Repeat the lines from the line with "delete | PurpleRollingPin" to the line with "replace | GreenEgg" in the listing below, keeping both end lines and adding nothing.

## DATA FOR THE TASK

+++++

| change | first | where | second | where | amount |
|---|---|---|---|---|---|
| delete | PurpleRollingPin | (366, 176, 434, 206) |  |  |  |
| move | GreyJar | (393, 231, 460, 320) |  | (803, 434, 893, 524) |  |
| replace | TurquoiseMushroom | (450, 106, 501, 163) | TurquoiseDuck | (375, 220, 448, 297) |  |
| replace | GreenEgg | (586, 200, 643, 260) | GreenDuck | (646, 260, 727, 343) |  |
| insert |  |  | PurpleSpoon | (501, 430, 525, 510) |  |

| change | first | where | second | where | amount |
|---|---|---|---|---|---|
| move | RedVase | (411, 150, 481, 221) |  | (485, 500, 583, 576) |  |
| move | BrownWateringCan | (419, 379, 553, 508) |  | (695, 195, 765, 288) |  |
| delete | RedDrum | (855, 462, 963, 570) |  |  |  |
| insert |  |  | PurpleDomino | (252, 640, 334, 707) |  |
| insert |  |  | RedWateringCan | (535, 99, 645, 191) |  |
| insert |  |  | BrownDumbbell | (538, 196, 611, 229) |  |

+++++

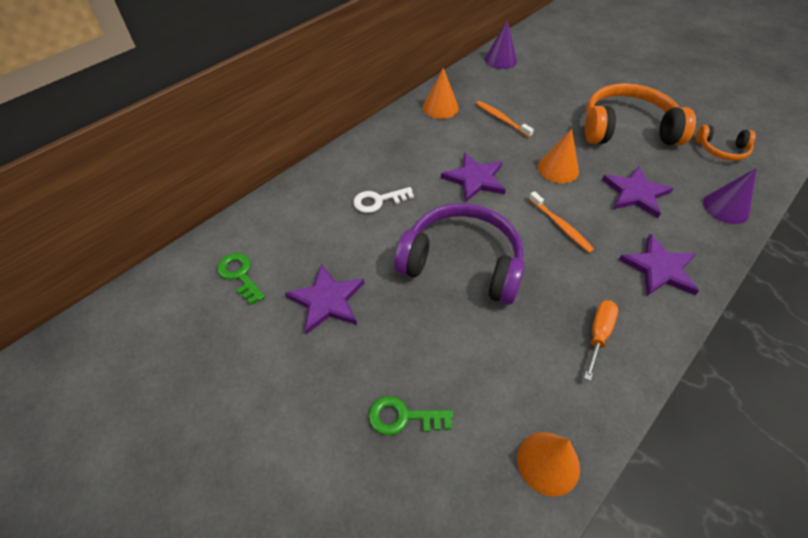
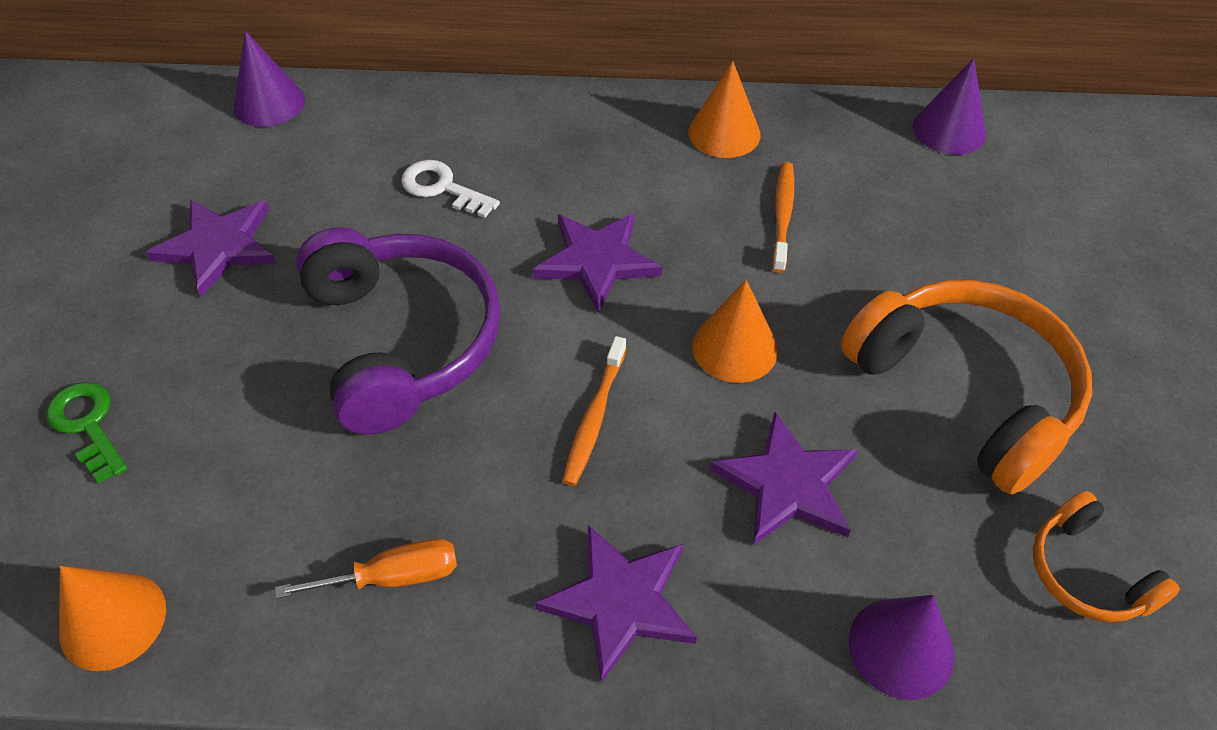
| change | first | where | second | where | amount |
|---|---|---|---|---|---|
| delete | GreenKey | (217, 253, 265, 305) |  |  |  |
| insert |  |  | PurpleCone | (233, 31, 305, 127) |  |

+++++

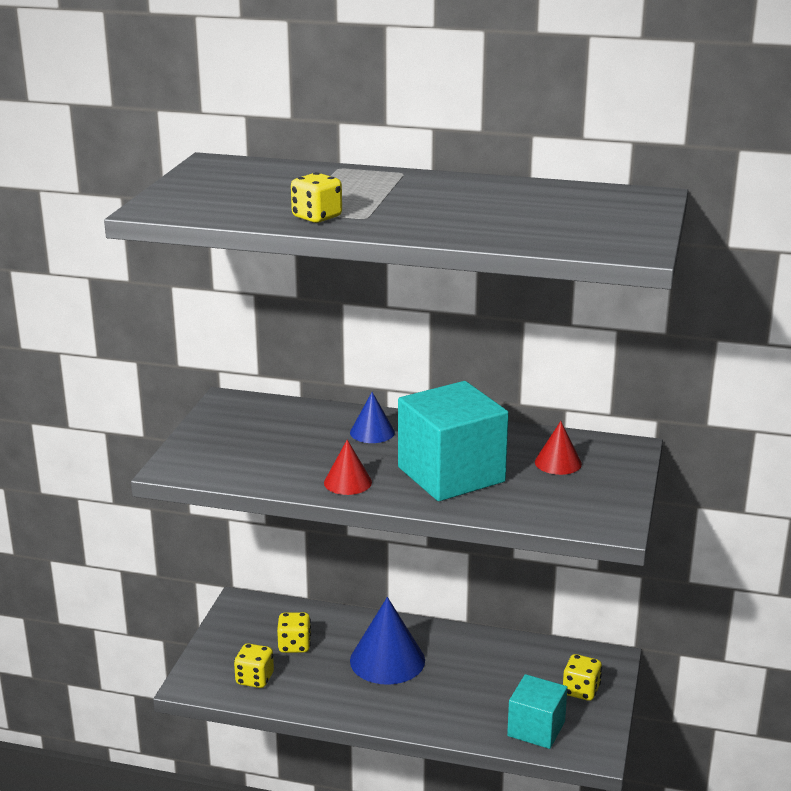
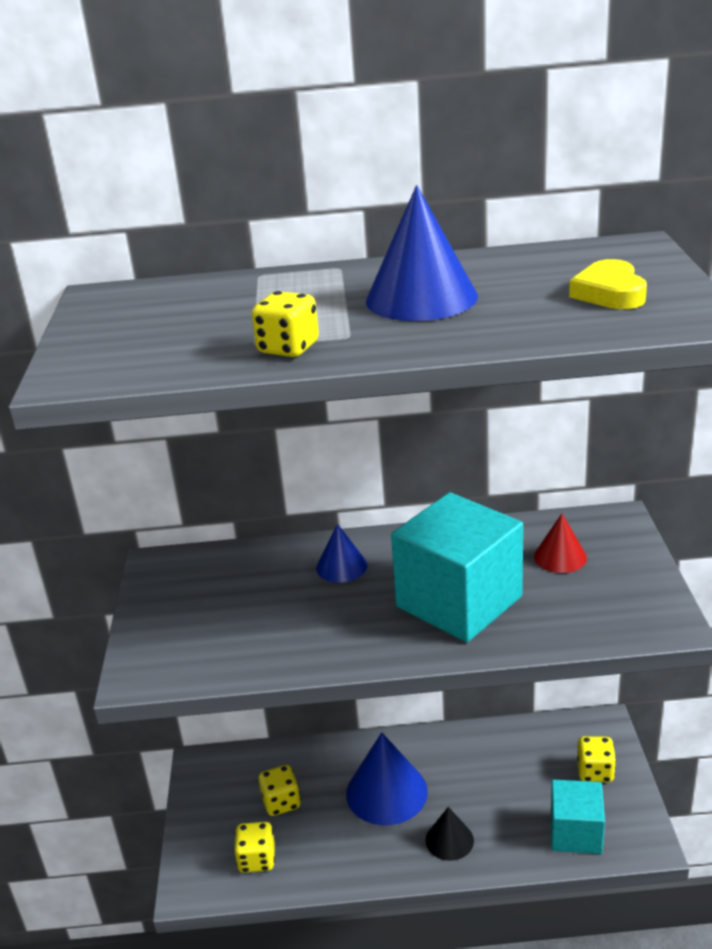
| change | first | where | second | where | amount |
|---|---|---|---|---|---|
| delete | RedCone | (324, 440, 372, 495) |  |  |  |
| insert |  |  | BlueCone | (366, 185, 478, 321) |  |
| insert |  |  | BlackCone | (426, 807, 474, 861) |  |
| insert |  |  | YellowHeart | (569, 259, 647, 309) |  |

+++++

## RESPONSE
| delete | PurpleRollingPin | (366, 176, 434, 206) |  |  |  |
| move | GreyJar | (393, 231, 460, 320) |  | (803, 434, 893, 524) |  |
| replace | TurquoiseMushroom | (450, 106, 501, 163) | TurquoiseDuck | (375, 220, 448, 297) |  |
| replace | GreenEgg | (586, 200, 643, 260) | GreenDuck | (646, 260, 727, 343) |  |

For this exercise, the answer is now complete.